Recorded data
=======

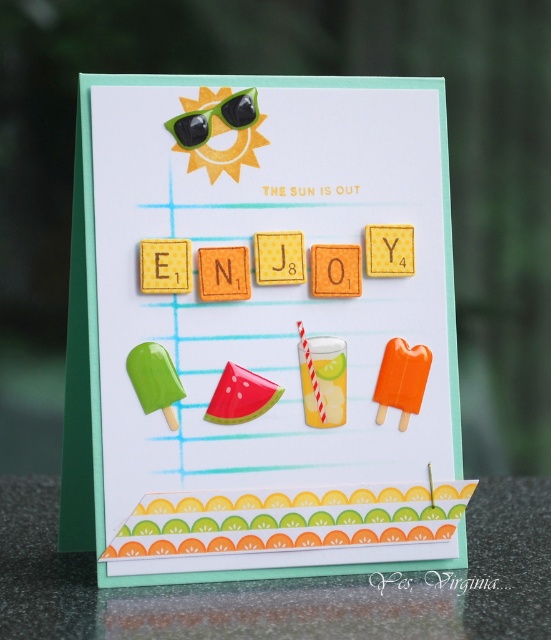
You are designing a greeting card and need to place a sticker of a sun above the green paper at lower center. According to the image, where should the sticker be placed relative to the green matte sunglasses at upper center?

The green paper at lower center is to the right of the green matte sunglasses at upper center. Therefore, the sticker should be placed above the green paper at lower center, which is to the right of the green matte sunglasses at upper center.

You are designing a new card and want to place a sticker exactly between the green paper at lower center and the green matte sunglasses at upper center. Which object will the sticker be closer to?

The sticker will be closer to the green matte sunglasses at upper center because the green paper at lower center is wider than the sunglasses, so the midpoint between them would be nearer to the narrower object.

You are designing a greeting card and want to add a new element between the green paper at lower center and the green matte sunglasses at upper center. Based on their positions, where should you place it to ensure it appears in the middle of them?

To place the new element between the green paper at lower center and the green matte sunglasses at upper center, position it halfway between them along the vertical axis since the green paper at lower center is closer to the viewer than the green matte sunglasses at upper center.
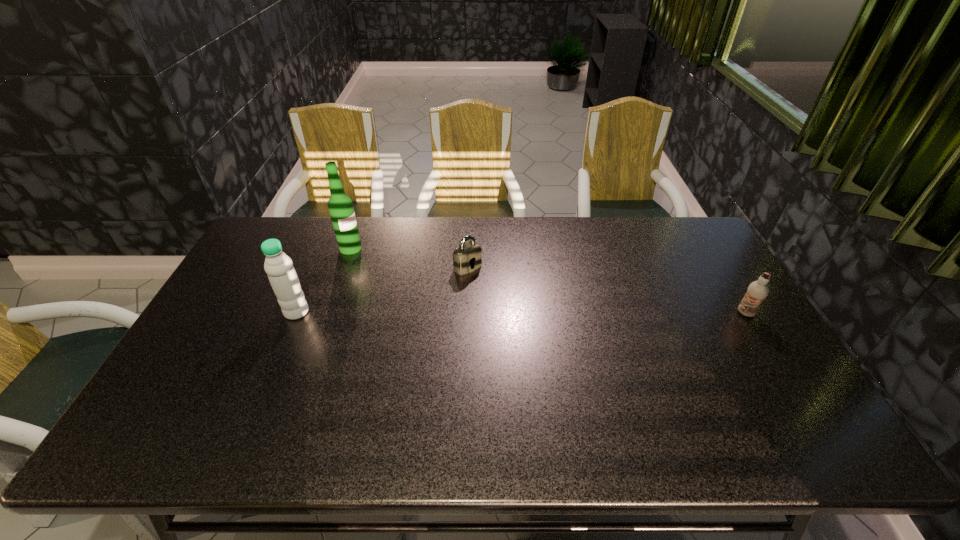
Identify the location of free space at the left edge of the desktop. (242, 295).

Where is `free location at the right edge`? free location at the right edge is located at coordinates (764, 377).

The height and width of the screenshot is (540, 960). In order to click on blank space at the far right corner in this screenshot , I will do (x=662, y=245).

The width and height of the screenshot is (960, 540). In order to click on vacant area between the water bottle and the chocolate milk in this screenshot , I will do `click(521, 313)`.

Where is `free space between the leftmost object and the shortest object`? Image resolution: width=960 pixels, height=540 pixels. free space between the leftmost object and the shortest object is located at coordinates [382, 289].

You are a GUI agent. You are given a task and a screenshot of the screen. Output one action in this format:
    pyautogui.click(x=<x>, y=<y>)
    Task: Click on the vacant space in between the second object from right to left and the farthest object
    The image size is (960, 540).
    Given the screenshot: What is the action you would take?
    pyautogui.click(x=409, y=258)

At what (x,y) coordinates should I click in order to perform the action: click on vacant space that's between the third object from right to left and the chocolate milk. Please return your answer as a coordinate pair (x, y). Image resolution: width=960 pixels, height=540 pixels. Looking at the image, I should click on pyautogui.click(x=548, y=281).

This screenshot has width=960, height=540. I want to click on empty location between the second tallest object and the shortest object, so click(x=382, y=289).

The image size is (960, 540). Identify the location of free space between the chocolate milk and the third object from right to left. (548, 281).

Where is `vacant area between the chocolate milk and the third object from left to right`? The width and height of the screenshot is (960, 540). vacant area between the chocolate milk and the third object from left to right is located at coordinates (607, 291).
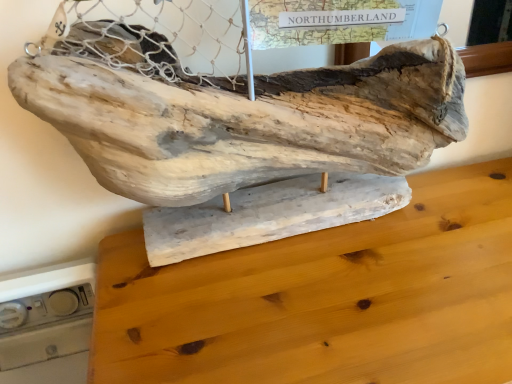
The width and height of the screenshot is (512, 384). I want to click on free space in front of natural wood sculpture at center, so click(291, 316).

=======

Give every line of the material above as a JSON list of strings, one string per line, with blank lines and the picture markers left out.

[
  "You are designing a greeting card and need to place a sticker of a sun above the green paper at lower center. According to the image, where should the sticker be placed relative to the green matte sunglasses at upper center?",
  "The green paper at lower center is to the right of the green matte sunglasses at upper center. Therefore, the sticker should be placed above the green paper at lower center, which is to the right of the green matte sunglasses at upper center.",
  "You are designing a new card and want to place a sticker exactly between the green paper at lower center and the green matte sunglasses at upper center. Which object will the sticker be closer to?",
  "The sticker will be closer to the green matte sunglasses at upper center because the green paper at lower center is wider than the sunglasses, so the midpoint between them would be nearer to the narrower object.",
  "You are designing a greeting card and want to add a new element between the green paper at lower center and the green matte sunglasses at upper center. Based on their positions, where should you place it to ensure it appears in the middle of them?",
  "To place the new element between the green paper at lower center and the green matte sunglasses at upper center, position it halfway between them along the vertical axis since the green paper at lower center is closer to the viewer than the green matte sunglasses at upper center.",
  "Identify the location of free space at the left edge of the desktop. (242, 295).",
  "Where is `free location at the right edge`? free location at the right edge is located at coordinates (764, 377).",
  "The height and width of the screenshot is (540, 960). In order to click on blank space at the far right corner in this screenshot , I will do (x=662, y=245).",
  "The width and height of the screenshot is (960, 540). In order to click on vacant area between the water bottle and the chocolate milk in this screenshot , I will do `click(521, 313)`.",
  "Where is `free space between the leftmost object and the shortest object`? Image resolution: width=960 pixels, height=540 pixels. free space between the leftmost object and the shortest object is located at coordinates [382, 289].",
  "You are a GUI agent. You are given a task and a screenshot of the screen. Output one action in this format:",
  "    pyautogui.click(x=<x>, y=<y>)",
  "    Task: Click on the vacant space in between the second object from right to left and the farthest object",
  "    The image size is (960, 540).",
  "    Given the screenshot: What is the action you would take?",
  "    pyautogui.click(x=409, y=258)",
  "At what (x,y) coordinates should I click in order to perform the action: click on vacant space that's between the third object from right to left and the chocolate milk. Please return your answer as a coordinate pair (x, y). Image resolution: width=960 pixels, height=540 pixels. Looking at the image, I should click on pyautogui.click(x=548, y=281).",
  "This screenshot has width=960, height=540. I want to click on empty location between the second tallest object and the shortest object, so click(x=382, y=289).",
  "The image size is (960, 540). Identify the location of free space between the chocolate milk and the third object from right to left. (548, 281).",
  "Where is `vacant area between the chocolate milk and the third object from left to right`? The width and height of the screenshot is (960, 540). vacant area between the chocolate milk and the third object from left to right is located at coordinates (607, 291).",
  "The width and height of the screenshot is (512, 384). I want to click on free space in front of natural wood sculpture at center, so click(291, 316)."
]